• [Your goal]:
Copy out every one of the following items word for word, with nothing changed.

↓

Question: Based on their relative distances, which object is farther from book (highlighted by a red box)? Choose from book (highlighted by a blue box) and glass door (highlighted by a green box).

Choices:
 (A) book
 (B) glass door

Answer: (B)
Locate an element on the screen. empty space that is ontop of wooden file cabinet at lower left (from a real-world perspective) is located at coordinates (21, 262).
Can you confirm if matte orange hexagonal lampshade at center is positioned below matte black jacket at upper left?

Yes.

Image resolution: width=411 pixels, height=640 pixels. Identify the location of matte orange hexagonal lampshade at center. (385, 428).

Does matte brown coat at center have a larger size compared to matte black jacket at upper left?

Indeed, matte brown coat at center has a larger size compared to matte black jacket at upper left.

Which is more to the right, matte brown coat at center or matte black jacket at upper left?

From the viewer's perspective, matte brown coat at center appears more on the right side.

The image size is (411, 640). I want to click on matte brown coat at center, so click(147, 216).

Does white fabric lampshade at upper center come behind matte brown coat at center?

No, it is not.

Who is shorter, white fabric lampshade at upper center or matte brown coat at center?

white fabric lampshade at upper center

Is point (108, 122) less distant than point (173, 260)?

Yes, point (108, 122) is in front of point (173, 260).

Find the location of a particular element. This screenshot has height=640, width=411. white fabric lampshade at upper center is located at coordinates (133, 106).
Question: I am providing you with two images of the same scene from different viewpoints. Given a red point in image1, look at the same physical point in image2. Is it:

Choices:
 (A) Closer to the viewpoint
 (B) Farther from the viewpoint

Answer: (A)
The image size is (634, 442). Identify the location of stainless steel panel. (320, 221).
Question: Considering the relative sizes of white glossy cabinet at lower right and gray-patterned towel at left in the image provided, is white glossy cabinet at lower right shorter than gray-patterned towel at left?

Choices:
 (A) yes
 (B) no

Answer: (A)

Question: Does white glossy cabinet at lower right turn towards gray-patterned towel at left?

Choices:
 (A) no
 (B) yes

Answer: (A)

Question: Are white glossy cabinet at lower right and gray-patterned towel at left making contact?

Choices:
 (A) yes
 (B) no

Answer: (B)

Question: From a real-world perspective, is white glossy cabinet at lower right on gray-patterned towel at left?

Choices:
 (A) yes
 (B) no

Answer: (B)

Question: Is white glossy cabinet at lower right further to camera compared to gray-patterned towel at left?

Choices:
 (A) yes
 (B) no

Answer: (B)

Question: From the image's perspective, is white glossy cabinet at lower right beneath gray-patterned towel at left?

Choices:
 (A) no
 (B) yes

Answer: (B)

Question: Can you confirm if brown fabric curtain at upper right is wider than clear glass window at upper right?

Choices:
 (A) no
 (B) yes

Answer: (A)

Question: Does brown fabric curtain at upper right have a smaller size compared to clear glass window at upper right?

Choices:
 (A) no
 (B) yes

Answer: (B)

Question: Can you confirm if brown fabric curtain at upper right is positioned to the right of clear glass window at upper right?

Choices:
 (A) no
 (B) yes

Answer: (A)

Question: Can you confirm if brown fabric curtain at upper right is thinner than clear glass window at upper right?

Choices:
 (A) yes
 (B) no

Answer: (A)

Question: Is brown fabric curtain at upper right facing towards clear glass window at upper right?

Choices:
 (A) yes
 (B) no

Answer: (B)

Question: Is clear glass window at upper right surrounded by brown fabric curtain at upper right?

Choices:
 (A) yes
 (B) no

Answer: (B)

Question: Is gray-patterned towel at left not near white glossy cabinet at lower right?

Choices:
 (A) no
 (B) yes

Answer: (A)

↑

• [Output of the exercise]:
Question: Based on their relative distances, which object is farther from book (highlighted by a red box)? Choose from book (highlighted by a blue box) and glass door (highlighted by a green box).

Choices:
 (A) book
 (B) glass door

Answer: (B)
Locate an element on the screen. empty space that is ontop of wooden file cabinet at lower left (from a real-world perspective) is located at coordinates (21, 262).
Can you confirm if matte orange hexagonal lampshade at center is positioned below matte black jacket at upper left?

Yes.

Image resolution: width=411 pixels, height=640 pixels. Identify the location of matte orange hexagonal lampshade at center. (385, 428).

Does matte brown coat at center have a larger size compared to matte black jacket at upper left?

Indeed, matte brown coat at center has a larger size compared to matte black jacket at upper left.

Which is more to the right, matte brown coat at center or matte black jacket at upper left?

From the viewer's perspective, matte brown coat at center appears more on the right side.

The image size is (411, 640). I want to click on matte brown coat at center, so click(147, 216).

Does white fabric lampshade at upper center come behind matte brown coat at center?

No, it is not.

Who is shorter, white fabric lampshade at upper center or matte brown coat at center?

white fabric lampshade at upper center

Is point (108, 122) less distant than point (173, 260)?

Yes, point (108, 122) is in front of point (173, 260).

Find the location of a particular element. This screenshot has height=640, width=411. white fabric lampshade at upper center is located at coordinates (133, 106).
Question: I am providing you with two images of the same scene from different viewpoints. Given a red point in image1, look at the same physical point in image2. Is it:

Choices:
 (A) Closer to the viewpoint
 (B) Farther from the viewpoint

Answer: (A)
The image size is (634, 442). Identify the location of stainless steel panel. (320, 221).
Question: Considering the relative sizes of white glossy cabinet at lower right and gray-patterned towel at left in the image provided, is white glossy cabinet at lower right shorter than gray-patterned towel at left?

Choices:
 (A) yes
 (B) no

Answer: (A)

Question: Does white glossy cabinet at lower right turn towards gray-patterned towel at left?

Choices:
 (A) no
 (B) yes

Answer: (A)

Question: Are white glossy cabinet at lower right and gray-patterned towel at left making contact?

Choices:
 (A) yes
 (B) no

Answer: (B)

Question: From a real-world perspective, is white glossy cabinet at lower right on gray-patterned towel at left?

Choices:
 (A) yes
 (B) no

Answer: (B)

Question: Is white glossy cabinet at lower right further to camera compared to gray-patterned towel at left?

Choices:
 (A) yes
 (B) no

Answer: (B)

Question: From the image's perspective, is white glossy cabinet at lower right beneath gray-patterned towel at left?

Choices:
 (A) no
 (B) yes

Answer: (B)

Question: Can you confirm if brown fabric curtain at upper right is wider than clear glass window at upper right?

Choices:
 (A) no
 (B) yes

Answer: (A)

Question: Does brown fabric curtain at upper right have a smaller size compared to clear glass window at upper right?

Choices:
 (A) no
 (B) yes

Answer: (B)

Question: Can you confirm if brown fabric curtain at upper right is positioned to the right of clear glass window at upper right?

Choices:
 (A) no
 (B) yes

Answer: (A)

Question: Can you confirm if brown fabric curtain at upper right is thinner than clear glass window at upper right?

Choices:
 (A) yes
 (B) no

Answer: (A)

Question: Is brown fabric curtain at upper right facing towards clear glass window at upper right?

Choices:
 (A) yes
 (B) no

Answer: (B)

Question: Is clear glass window at upper right surrounded by brown fabric curtain at upper right?

Choices:
 (A) yes
 (B) no

Answer: (B)

Question: Is gray-patterned towel at left not near white glossy cabinet at lower right?

Choices:
 (A) no
 (B) yes

Answer: (A)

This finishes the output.